_Instrução_
Localize nas entradas abaixo cada linha em que aparece a palavra "kern". Copie essas linhas.

═══ Entradas fornecidas

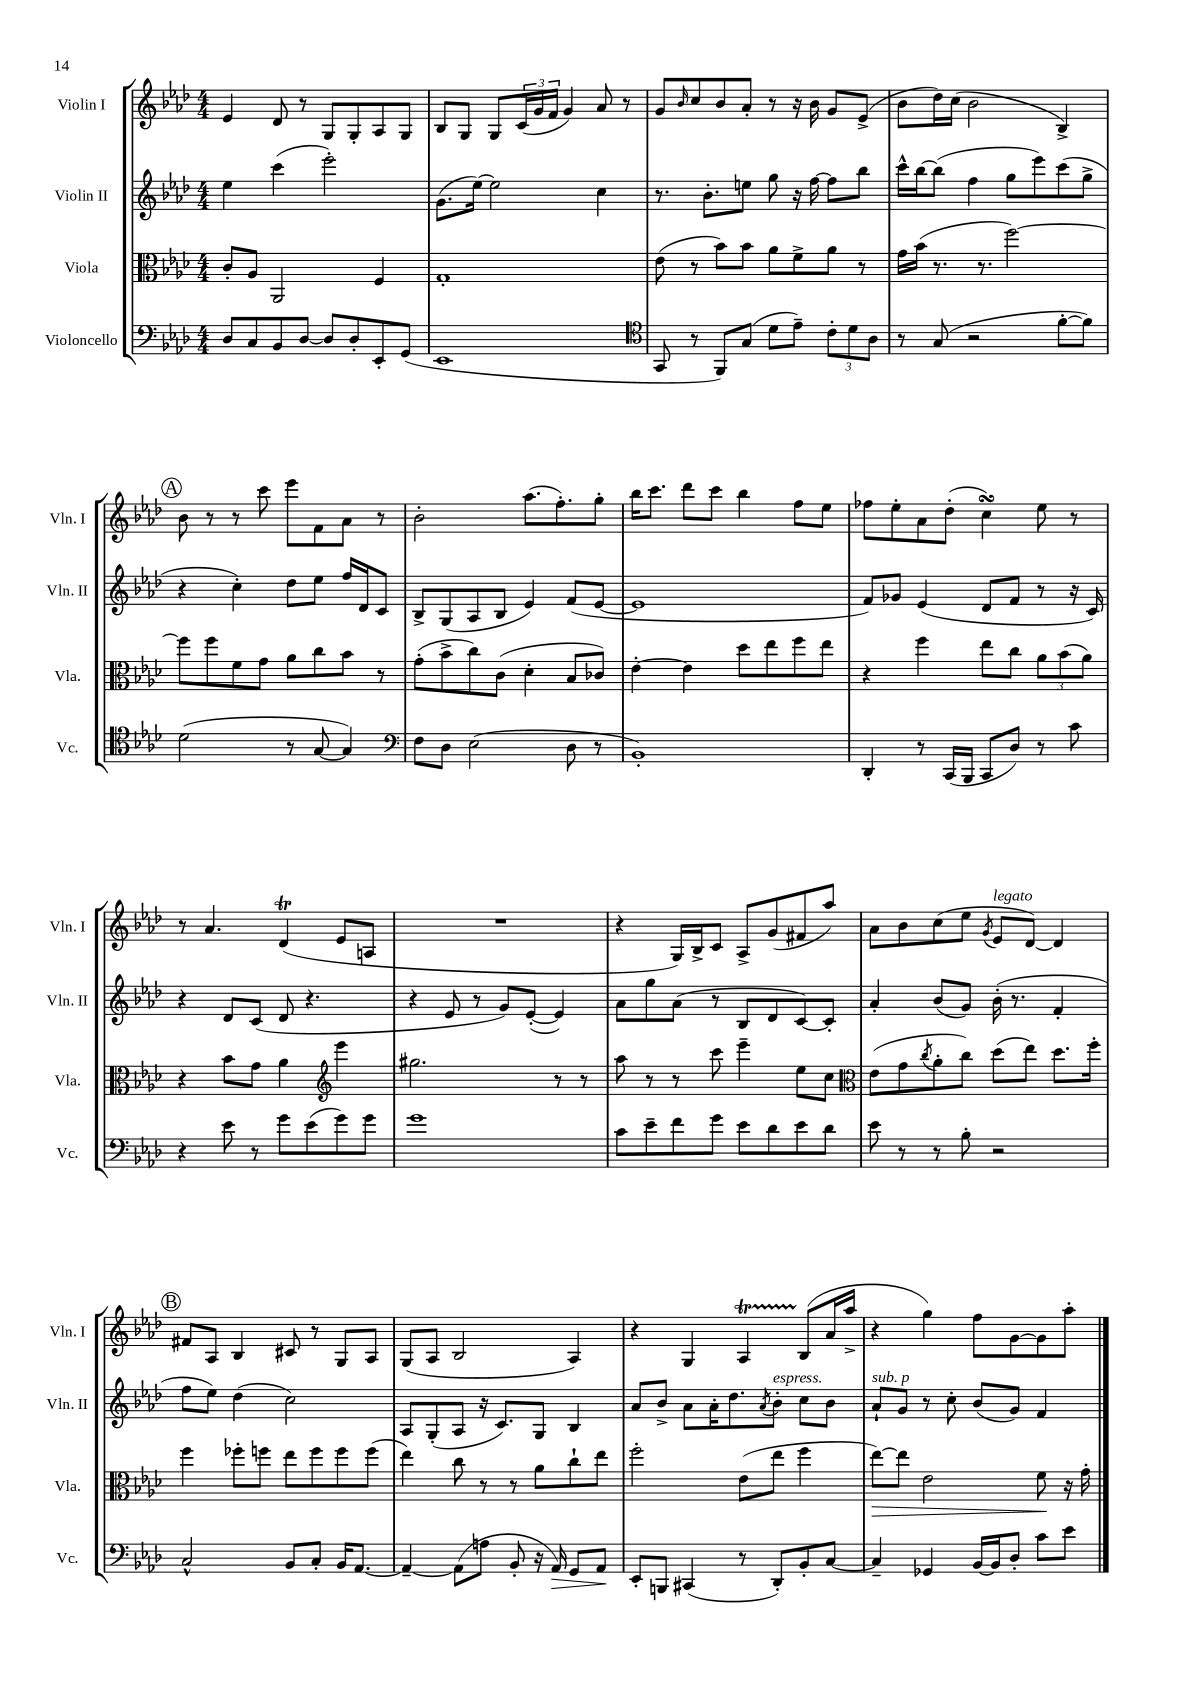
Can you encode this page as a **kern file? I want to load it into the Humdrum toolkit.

══════
═══ Entradas fornecidas

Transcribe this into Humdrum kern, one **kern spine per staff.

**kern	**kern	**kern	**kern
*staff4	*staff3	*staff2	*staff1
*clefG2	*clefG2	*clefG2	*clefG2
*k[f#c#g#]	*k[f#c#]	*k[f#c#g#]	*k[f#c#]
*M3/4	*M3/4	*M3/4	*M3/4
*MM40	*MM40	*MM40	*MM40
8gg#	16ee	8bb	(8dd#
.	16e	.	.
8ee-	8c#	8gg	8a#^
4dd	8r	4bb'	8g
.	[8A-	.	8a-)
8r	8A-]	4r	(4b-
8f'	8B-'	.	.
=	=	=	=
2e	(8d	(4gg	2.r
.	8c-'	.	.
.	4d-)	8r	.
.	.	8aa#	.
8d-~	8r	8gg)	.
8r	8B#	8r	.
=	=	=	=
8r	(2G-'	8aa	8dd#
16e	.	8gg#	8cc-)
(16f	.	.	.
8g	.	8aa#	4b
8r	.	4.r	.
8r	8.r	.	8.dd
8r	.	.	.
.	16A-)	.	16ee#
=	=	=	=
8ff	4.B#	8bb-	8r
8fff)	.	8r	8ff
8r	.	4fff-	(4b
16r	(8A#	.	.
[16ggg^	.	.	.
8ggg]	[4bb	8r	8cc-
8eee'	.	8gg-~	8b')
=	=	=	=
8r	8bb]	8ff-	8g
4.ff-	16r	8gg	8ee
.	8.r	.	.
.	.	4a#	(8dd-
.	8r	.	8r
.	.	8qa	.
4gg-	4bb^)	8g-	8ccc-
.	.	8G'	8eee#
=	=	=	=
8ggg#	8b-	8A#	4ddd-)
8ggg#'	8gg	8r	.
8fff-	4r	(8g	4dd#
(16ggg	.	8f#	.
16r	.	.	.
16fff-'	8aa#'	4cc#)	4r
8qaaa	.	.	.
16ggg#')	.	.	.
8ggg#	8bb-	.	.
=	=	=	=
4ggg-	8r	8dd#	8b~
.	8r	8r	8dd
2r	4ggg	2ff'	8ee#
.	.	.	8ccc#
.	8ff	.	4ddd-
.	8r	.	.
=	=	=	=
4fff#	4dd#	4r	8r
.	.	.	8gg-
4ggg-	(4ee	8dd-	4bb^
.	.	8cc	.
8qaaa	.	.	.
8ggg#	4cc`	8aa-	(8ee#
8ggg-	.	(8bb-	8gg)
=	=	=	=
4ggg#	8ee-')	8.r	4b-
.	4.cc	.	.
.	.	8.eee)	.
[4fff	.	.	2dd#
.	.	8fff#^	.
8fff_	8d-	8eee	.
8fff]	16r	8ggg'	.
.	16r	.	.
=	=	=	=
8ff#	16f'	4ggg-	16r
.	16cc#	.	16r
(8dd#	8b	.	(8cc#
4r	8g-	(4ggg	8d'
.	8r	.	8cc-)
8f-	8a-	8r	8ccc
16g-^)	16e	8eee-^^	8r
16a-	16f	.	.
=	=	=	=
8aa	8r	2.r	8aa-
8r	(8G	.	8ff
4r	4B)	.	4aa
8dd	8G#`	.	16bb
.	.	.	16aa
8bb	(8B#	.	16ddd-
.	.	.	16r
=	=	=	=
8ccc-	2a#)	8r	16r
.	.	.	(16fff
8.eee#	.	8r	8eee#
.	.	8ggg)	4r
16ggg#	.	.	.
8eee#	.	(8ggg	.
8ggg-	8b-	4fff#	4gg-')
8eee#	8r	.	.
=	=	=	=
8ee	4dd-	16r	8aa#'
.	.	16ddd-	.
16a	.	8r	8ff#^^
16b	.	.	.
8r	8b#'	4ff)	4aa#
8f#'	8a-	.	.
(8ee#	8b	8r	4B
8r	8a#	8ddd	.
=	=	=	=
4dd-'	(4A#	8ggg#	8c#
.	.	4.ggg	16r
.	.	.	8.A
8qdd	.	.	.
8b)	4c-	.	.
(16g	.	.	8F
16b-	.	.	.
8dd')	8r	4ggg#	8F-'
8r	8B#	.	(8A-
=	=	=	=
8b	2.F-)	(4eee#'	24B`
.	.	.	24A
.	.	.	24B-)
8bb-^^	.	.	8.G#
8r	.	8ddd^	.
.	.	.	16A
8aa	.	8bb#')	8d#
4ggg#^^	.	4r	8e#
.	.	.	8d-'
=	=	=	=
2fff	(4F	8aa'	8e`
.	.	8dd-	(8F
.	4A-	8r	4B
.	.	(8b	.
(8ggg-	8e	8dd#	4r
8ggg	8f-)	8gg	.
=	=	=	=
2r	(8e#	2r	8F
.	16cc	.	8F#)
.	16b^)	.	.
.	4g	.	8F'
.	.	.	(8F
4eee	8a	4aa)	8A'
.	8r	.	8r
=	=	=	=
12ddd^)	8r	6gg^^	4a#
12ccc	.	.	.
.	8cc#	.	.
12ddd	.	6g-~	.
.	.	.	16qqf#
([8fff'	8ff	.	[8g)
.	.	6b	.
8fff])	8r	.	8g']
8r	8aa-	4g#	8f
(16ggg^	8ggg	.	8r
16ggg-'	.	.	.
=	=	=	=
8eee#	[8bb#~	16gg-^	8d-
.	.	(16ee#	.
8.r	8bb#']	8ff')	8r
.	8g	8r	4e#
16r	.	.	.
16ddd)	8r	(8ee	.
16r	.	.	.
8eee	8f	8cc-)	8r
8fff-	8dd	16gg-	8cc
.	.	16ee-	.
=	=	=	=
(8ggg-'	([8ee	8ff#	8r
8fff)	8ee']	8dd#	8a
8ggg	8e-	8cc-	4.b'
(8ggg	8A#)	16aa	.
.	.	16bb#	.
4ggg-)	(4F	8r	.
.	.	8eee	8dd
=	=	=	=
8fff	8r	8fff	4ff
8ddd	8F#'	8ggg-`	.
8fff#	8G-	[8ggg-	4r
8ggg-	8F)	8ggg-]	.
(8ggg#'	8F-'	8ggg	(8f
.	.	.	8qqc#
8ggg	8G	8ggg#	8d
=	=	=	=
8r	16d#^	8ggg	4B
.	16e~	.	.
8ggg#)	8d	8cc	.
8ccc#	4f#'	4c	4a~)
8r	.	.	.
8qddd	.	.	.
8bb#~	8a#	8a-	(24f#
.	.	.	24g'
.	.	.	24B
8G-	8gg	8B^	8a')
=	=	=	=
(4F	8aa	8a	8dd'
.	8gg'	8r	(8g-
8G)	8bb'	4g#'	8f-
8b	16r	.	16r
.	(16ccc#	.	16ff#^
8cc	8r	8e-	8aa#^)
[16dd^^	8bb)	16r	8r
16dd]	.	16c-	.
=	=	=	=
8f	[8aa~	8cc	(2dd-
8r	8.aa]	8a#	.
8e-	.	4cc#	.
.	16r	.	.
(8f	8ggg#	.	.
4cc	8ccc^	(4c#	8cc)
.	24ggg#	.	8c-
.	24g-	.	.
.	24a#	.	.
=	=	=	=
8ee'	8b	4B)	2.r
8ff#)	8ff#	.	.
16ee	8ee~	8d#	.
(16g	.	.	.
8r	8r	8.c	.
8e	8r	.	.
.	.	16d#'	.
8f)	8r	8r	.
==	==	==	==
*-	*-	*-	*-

══════

_Resposta escrita_
Can you encode this page as a **kern file? I want to load it into the Humdrum toolkit.
Transcribe this into Humdrum kern, one **kern spine per staff.
**kern	**kern	**kern	**kern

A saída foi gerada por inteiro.